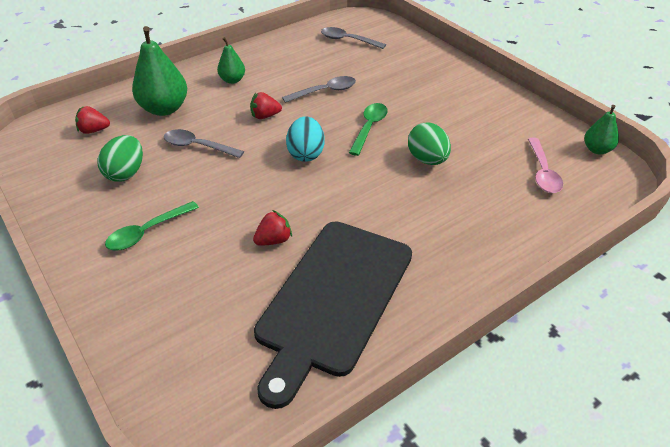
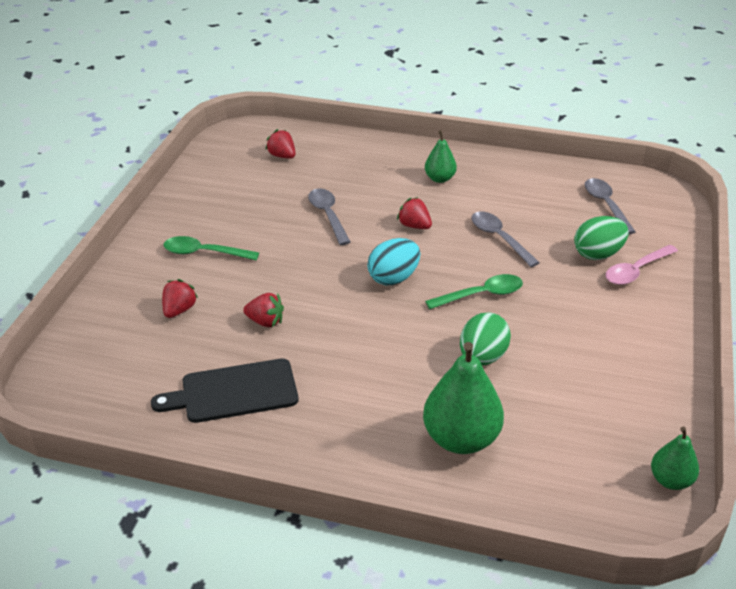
camera: 50 degrees right, 5 degrees down
green egg [98,135,143,182] -> green egg moved to [574,216,629,260]
green pear [132,26,187,116] -> green pear moved to [423,342,504,454]
black cutting board [254,221,412,409] -> black cutting board [151,358,298,423], size x0.61
grey spoon [282,76,356,103] -> grey spoon turned 150 degrees counterclockwise [472,212,540,267]
pink spoon [528,138,563,193] -> pink spoon moved to [605,245,678,285]
none -> red strawberry [162,279,198,318]

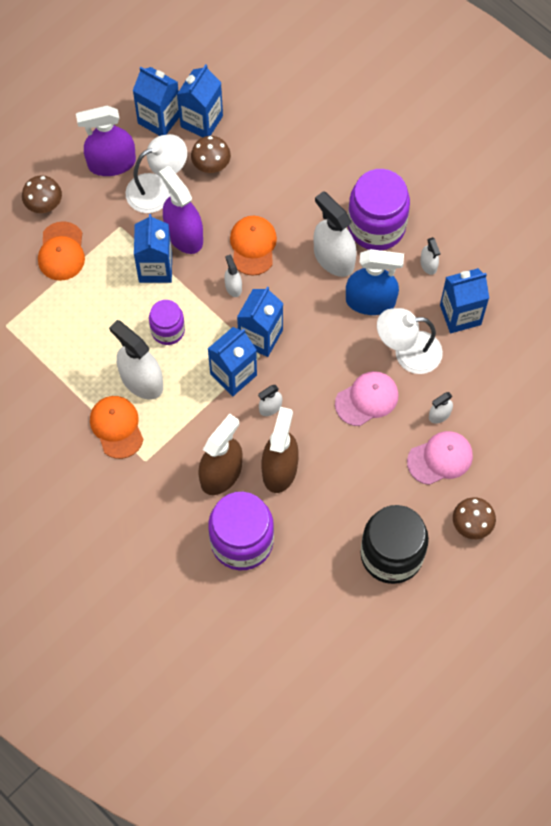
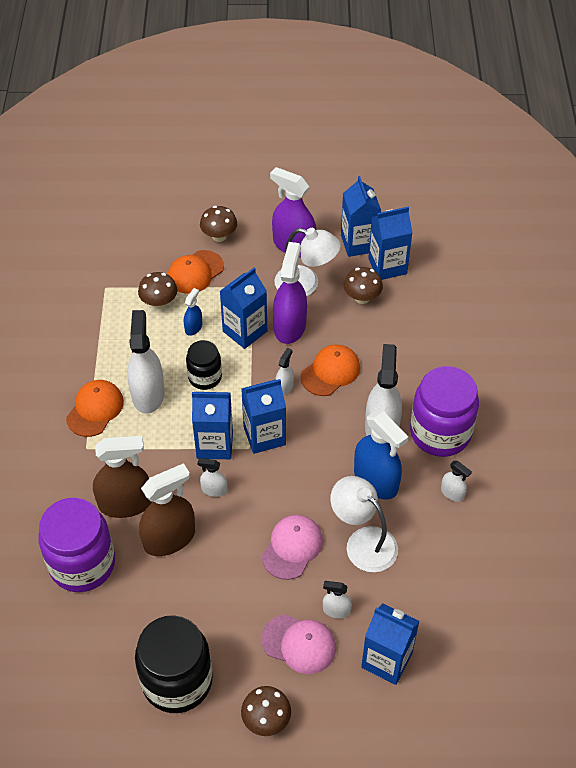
camera: 45 degrees right, 15 degrees down
purple jar [149,300,185,345] -> black jar [186,340,222,390]
pink cap [335,371,399,426] -> pink cap turned 75 degrees counterclockwise [262,515,323,580]
white spray bottle [420,237,440,275] -> white spray bottle turned 75 degrees counterclockwise [441,461,472,502]
blue carton [440,268,489,333] -> blue carton moved to [361,604,420,685]
none -> brown mushroom [138,272,177,309]
none -> blue spray bottle [184,288,202,336]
◆ ◆ ◆ ◆ ◆ ◆ ◆
§ Task brief
Respond with an exact reproduction of the lines running from the one that contains "purple jar [149,300,185,345]" through the end of the material.

§ Response to this exercise
purple jar [149,300,185,345] -> black jar [186,340,222,390]
pink cap [335,371,399,426] -> pink cap turned 75 degrees counterclockwise [262,515,323,580]
white spray bottle [420,237,440,275] -> white spray bottle turned 75 degrees counterclockwise [441,461,472,502]
blue carton [440,268,489,333] -> blue carton moved to [361,604,420,685]
none -> brown mushroom [138,272,177,309]
none -> blue spray bottle [184,288,202,336]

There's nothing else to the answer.